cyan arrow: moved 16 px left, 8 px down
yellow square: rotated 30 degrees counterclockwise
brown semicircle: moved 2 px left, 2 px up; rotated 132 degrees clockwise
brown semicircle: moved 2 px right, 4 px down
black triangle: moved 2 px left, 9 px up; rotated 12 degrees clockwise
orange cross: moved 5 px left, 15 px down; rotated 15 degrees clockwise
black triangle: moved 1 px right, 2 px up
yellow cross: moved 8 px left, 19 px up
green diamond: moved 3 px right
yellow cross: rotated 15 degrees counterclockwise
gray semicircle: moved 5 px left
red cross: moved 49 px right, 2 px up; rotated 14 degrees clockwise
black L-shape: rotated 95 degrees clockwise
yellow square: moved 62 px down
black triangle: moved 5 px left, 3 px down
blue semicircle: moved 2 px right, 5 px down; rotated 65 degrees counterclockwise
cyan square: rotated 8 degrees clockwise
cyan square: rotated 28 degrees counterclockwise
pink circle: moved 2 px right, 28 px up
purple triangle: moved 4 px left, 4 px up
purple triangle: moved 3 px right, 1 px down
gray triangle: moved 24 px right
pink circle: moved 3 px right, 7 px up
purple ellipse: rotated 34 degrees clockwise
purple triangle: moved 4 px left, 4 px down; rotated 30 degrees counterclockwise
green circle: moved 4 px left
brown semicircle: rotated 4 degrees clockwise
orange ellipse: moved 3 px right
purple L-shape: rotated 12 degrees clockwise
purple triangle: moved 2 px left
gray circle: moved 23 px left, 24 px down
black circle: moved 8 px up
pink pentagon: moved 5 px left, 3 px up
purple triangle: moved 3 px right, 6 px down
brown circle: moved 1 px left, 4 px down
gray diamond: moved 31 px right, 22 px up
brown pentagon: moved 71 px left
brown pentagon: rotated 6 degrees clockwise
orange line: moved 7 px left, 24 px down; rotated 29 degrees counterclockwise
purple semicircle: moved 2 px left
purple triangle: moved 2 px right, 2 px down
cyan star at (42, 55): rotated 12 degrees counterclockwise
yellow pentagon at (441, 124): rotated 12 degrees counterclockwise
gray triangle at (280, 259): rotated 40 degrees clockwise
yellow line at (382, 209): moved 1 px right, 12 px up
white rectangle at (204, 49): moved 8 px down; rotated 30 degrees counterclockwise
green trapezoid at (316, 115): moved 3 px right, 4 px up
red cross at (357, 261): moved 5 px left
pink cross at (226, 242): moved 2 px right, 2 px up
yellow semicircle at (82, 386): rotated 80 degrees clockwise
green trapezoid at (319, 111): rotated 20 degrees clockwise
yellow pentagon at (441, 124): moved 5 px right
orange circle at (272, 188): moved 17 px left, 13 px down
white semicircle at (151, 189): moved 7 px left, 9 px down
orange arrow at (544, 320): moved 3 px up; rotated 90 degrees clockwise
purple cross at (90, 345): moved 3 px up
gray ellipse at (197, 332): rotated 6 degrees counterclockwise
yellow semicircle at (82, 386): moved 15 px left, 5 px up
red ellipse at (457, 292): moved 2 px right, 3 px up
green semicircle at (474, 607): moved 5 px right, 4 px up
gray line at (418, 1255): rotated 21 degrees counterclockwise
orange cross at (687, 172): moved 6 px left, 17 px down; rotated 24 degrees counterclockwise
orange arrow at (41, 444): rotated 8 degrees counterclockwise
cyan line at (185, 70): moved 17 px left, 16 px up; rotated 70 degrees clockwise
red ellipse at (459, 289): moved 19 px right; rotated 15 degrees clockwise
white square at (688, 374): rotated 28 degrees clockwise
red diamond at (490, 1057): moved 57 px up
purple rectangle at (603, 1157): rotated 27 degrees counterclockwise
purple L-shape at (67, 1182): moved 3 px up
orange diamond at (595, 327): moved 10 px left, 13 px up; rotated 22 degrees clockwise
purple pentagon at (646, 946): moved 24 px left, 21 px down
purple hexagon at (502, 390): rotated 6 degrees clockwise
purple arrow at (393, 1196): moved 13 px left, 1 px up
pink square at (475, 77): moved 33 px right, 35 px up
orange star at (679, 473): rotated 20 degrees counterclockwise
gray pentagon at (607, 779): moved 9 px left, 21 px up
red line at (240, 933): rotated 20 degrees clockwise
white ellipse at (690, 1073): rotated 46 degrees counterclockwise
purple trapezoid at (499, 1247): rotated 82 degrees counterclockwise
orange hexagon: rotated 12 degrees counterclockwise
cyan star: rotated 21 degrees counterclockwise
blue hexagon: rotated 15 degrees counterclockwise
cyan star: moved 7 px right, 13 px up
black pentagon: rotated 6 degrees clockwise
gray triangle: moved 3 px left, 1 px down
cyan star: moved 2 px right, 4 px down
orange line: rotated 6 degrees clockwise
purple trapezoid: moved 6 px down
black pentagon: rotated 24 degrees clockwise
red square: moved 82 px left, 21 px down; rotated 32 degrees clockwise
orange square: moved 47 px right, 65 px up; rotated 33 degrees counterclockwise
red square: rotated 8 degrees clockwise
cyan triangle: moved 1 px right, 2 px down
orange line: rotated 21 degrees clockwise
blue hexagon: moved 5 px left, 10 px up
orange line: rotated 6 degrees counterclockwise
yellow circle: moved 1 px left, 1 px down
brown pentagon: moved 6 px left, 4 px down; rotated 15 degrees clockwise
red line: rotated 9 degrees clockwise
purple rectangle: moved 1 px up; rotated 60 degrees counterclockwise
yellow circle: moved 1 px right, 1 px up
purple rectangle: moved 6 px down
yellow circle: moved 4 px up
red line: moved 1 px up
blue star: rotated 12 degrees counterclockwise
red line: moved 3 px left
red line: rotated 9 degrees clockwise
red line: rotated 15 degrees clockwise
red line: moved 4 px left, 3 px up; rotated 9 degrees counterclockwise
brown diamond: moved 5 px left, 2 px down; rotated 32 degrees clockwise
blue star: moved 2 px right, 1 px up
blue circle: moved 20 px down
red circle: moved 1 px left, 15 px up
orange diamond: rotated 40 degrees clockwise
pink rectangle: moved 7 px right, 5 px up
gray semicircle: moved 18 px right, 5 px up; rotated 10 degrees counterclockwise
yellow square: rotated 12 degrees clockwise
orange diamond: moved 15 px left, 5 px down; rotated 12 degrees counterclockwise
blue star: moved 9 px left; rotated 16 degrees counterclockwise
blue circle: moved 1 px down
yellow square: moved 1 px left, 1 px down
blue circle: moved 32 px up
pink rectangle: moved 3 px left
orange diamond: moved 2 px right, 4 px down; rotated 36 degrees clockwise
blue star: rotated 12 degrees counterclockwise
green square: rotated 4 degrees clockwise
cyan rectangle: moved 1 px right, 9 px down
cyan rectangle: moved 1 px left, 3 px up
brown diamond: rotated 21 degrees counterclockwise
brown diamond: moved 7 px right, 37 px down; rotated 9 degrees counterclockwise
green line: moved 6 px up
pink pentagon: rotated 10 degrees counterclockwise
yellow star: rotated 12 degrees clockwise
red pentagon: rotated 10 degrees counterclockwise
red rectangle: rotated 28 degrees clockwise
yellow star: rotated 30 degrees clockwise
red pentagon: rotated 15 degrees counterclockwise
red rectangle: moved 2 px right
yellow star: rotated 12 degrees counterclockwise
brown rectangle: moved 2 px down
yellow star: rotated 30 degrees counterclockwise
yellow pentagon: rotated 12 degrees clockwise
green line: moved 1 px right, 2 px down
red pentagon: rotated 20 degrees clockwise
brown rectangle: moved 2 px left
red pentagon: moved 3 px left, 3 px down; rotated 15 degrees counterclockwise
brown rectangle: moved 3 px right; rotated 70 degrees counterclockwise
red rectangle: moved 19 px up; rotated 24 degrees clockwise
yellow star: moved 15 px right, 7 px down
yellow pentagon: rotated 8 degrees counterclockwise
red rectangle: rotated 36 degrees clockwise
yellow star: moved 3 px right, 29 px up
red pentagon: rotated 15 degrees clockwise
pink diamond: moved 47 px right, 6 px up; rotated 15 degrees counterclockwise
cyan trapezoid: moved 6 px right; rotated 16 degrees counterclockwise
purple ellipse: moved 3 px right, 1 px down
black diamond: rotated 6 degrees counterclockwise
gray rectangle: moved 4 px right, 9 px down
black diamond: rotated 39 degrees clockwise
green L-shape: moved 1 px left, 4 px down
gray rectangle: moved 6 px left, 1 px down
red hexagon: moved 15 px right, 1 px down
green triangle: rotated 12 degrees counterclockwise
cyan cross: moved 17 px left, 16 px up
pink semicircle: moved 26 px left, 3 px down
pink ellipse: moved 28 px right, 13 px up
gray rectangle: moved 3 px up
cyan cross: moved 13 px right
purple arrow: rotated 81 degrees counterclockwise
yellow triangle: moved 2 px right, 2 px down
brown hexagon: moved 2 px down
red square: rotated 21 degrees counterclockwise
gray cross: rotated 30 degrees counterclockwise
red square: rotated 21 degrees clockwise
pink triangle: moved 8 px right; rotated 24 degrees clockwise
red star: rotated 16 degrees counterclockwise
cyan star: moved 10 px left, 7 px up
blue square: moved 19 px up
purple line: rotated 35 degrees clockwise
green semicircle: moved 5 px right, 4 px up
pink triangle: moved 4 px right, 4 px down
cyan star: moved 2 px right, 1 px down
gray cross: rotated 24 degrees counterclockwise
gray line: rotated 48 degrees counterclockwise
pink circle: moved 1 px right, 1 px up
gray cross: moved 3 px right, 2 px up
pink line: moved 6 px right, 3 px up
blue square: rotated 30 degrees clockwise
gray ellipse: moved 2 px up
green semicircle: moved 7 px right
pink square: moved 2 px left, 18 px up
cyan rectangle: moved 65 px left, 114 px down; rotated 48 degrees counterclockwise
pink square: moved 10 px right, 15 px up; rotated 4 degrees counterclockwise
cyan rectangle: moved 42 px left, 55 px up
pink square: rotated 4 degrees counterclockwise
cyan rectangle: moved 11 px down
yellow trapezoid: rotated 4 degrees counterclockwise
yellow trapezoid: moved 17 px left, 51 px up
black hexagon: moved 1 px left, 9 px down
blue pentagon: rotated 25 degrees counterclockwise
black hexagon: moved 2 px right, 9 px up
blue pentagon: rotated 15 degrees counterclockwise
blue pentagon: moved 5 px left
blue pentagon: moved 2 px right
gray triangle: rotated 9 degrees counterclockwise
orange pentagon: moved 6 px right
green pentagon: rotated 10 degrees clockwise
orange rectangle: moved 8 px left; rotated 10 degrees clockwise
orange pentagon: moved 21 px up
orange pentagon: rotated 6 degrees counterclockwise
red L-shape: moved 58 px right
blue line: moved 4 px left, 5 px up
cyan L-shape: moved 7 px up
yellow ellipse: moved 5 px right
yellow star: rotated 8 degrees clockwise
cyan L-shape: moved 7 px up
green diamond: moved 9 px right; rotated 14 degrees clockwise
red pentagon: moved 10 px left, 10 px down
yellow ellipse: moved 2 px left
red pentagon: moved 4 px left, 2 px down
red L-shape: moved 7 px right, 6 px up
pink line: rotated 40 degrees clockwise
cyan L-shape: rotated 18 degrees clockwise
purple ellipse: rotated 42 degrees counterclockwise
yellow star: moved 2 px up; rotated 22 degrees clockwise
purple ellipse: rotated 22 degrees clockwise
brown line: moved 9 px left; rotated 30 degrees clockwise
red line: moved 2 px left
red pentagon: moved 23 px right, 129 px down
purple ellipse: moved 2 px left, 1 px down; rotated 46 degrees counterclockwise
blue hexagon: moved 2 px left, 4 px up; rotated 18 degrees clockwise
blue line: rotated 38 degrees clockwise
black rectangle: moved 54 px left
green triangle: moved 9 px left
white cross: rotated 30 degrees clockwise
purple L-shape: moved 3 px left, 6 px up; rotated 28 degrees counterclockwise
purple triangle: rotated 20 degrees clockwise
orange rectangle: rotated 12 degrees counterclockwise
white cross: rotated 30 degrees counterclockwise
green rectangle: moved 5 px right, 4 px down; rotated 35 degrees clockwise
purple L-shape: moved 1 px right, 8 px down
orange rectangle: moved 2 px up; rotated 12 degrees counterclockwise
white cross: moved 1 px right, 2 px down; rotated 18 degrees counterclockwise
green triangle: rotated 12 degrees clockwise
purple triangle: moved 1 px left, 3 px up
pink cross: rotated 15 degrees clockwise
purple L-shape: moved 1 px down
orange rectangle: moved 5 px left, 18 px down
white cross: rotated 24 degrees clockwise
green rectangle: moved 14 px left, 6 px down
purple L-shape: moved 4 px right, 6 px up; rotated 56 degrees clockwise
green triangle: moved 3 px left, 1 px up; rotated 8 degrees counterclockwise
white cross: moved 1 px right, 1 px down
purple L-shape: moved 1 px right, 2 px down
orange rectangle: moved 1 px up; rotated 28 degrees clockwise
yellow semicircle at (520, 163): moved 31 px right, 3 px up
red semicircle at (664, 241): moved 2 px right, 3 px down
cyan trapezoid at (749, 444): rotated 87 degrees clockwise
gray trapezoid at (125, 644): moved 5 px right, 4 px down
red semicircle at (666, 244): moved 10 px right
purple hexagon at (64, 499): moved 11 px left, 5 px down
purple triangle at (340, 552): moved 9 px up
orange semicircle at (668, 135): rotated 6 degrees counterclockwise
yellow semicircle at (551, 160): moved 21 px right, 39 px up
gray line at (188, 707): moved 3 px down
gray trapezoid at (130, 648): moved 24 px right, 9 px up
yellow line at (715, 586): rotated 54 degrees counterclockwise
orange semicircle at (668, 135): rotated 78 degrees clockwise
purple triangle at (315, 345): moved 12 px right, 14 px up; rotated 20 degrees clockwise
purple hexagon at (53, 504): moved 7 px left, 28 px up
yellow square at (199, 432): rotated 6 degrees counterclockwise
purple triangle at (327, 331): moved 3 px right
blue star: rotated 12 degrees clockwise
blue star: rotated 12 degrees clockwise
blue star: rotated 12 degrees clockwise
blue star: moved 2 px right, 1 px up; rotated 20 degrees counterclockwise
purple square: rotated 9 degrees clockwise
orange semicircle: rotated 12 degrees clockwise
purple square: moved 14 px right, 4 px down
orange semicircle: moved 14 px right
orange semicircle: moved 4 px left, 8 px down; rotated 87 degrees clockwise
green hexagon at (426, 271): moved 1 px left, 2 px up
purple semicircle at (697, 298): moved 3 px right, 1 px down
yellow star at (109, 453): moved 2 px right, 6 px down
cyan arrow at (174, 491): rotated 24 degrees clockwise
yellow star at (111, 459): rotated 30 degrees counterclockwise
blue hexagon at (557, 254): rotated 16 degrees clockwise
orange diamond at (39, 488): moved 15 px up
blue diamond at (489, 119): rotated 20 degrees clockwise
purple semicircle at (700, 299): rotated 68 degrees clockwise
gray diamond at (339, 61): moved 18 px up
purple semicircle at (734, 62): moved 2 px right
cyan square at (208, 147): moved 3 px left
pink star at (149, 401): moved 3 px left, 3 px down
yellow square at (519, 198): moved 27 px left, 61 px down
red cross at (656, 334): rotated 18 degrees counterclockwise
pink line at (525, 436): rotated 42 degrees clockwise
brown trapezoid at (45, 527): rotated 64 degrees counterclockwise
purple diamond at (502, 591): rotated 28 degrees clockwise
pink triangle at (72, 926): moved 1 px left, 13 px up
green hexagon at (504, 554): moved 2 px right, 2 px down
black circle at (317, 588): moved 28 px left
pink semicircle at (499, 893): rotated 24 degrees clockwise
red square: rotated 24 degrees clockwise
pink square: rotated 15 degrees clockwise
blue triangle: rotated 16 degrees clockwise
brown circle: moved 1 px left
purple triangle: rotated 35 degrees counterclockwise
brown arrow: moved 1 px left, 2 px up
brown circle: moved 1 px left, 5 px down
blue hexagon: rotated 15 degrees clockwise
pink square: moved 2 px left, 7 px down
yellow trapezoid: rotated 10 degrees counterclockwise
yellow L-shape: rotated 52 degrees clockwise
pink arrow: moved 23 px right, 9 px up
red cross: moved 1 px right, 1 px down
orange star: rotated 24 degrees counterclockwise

══════════

=== Given exercise ===
Quote the data word for word, from its first line through the line containing "cyan square: rotated 8 degrees clockwise", with that line included.

=== Correct response ===
cyan arrow: moved 16 px left, 8 px down
yellow square: rotated 30 degrees counterclockwise
brown semicircle: moved 2 px left, 2 px up; rotated 132 degrees clockwise
brown semicircle: moved 2 px right, 4 px down
black triangle: moved 2 px left, 9 px up; rotated 12 degrees clockwise
orange cross: moved 5 px left, 15 px down; rotated 15 degrees clockwise
black triangle: moved 1 px right, 2 px up
yellow cross: moved 8 px left, 19 px up
green diamond: moved 3 px right
yellow cross: rotated 15 degrees counterclockwise
gray semicircle: moved 5 px left
red cross: moved 49 px right, 2 px up; rotated 14 degrees clockwise
black L-shape: rotated 95 degrees clockwise
yellow square: moved 62 px down
black triangle: moved 5 px left, 3 px down
blue semicircle: moved 2 px right, 5 px down; rotated 65 degrees counterclockwise
cyan square: rotated 8 degrees clockwise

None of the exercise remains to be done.